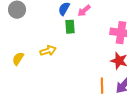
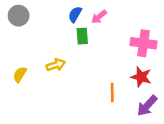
orange line: (102, 86) -> (112, 92), moved

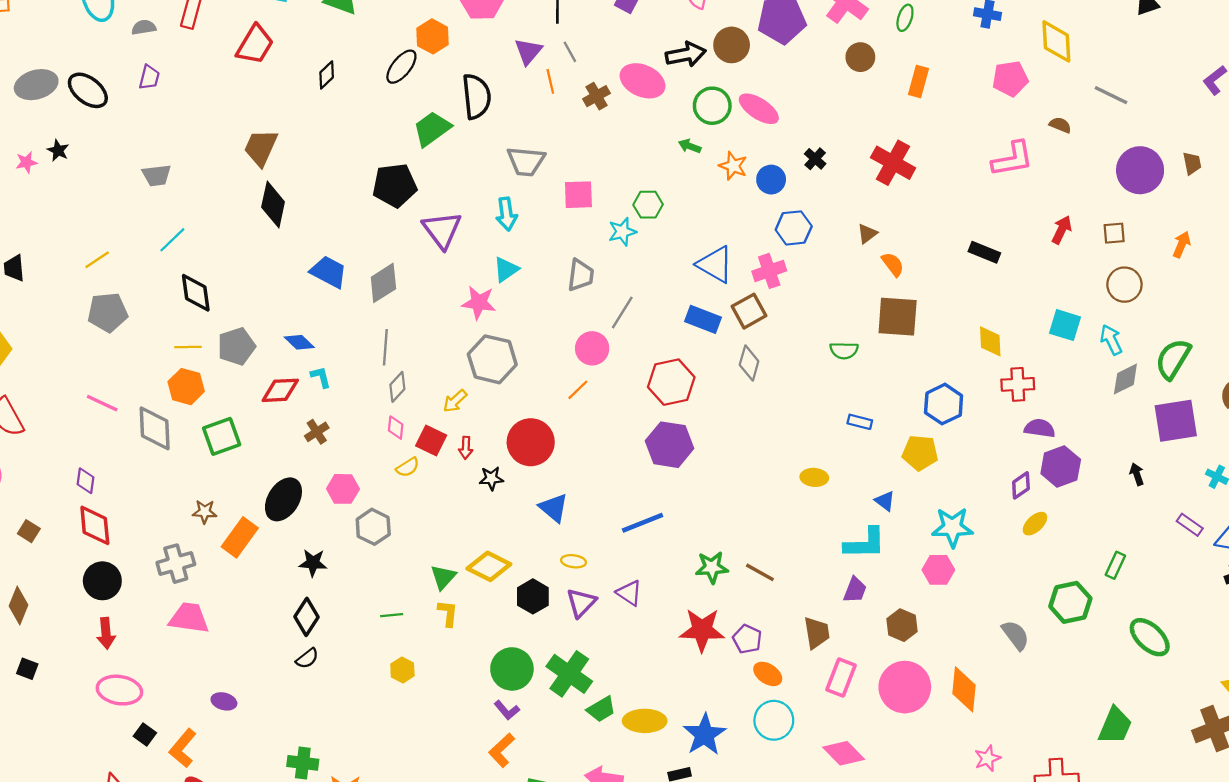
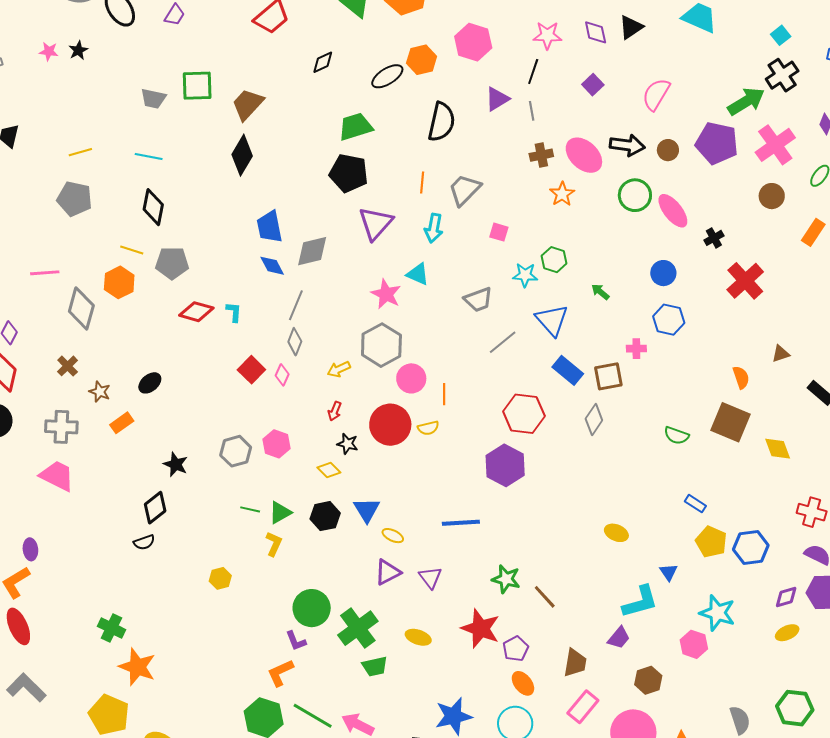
brown circle: (732, 45) -> (668, 150), size x0.7
orange line: (550, 81) -> (422, 183), moved
green trapezoid: (432, 129) -> (355, 127), moved
green arrow: (690, 146) -> (600, 292), moved
black cross: (815, 159) -> (714, 238), moved
gray trapezoid: (526, 161) -> (464, 190), turned 111
red cross: (893, 163) -> (745, 281), moved
orange star: (733, 166) -> (562, 194), moved
pink square: (578, 195) -> (499, 232), size x0.7
brown triangle: (867, 234) -> (781, 354), moved
cyan line: (172, 240) -> (149, 157), turned 36
blue triangle: (715, 264) -> (552, 320), moved
cyan triangle: (506, 270) -> (418, 274), turned 40
pink cross: (769, 271) -> (636, 349), size x0.7
blue trapezoid: (329, 272) -> (270, 227), turned -148
gray trapezoid: (581, 275) -> (478, 300), turned 44
yellow diamond: (990, 341) -> (778, 449), moved, turned -36
blue diamond: (299, 342) -> (272, 266), moved
pink circle: (592, 348) -> (411, 378), moved
gray diamond: (397, 387) -> (295, 342), turned -40
orange line: (578, 390) -> (444, 394), turned -65
pink line: (102, 403) -> (45, 273), turned -48
blue hexagon: (944, 404) -> (751, 547), moved
blue rectangle: (860, 422) -> (695, 504), moved
brown cross: (317, 432) -> (68, 366), moved, turned -30
green square: (222, 436) -> (197, 86), moved
red square: (431, 440) -> (251, 370), moved
yellow semicircle: (408, 467) -> (428, 428), moved
pink hexagon: (343, 489) -> (276, 444), moved
black ellipse: (283, 499) -> (150, 383), moved, size x0.6
blue triangle: (554, 508) -> (367, 510), moved
orange rectangle: (240, 537) -> (122, 423), size x0.7
cyan L-shape: (865, 543) -> (640, 602), turned -33
yellow diamond: (489, 566) -> (329, 470), moved, size x0.6
black hexagon: (533, 596) -> (325, 516), moved
green line: (392, 615) -> (250, 509), moved
purple ellipse: (224, 701) -> (30, 549), moved, turned 50
yellow ellipse: (645, 721) -> (418, 637), moved, size x0.7

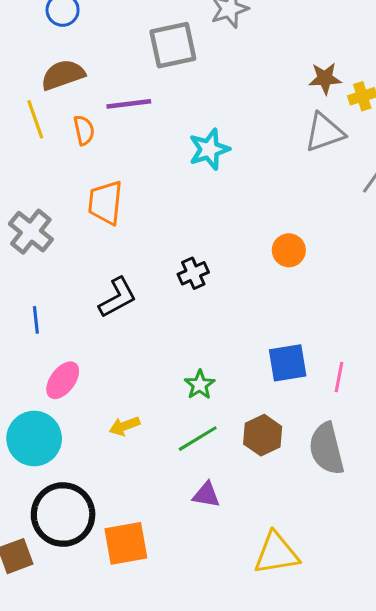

+ + + +

» AIM OF THE TASK:
With pictures left out, print the lines of the material above from the line containing "gray trapezoid: (581, 275)" through its last line, exactly and nothing more.

» ANSWER TO THE PROBLEM:
gray trapezoid: (581, 275) -> (478, 300), turned 44
yellow diamond: (990, 341) -> (778, 449), moved, turned -36
blue diamond: (299, 342) -> (272, 266), moved
pink circle: (592, 348) -> (411, 378), moved
gray diamond: (397, 387) -> (295, 342), turned -40
orange line: (578, 390) -> (444, 394), turned -65
pink line: (102, 403) -> (45, 273), turned -48
blue hexagon: (944, 404) -> (751, 547), moved
blue rectangle: (860, 422) -> (695, 504), moved
brown cross: (317, 432) -> (68, 366), moved, turned -30
green square: (222, 436) -> (197, 86), moved
red square: (431, 440) -> (251, 370), moved
yellow semicircle: (408, 467) -> (428, 428), moved
pink hexagon: (343, 489) -> (276, 444), moved
black ellipse: (283, 499) -> (150, 383), moved, size x0.6
blue triangle: (554, 508) -> (367, 510), moved
orange rectangle: (240, 537) -> (122, 423), size x0.7
cyan L-shape: (865, 543) -> (640, 602), turned -33
yellow diamond: (489, 566) -> (329, 470), moved, size x0.6
black hexagon: (533, 596) -> (325, 516), moved
green line: (392, 615) -> (250, 509), moved
purple ellipse: (224, 701) -> (30, 549), moved, turned 50
yellow ellipse: (645, 721) -> (418, 637), moved, size x0.7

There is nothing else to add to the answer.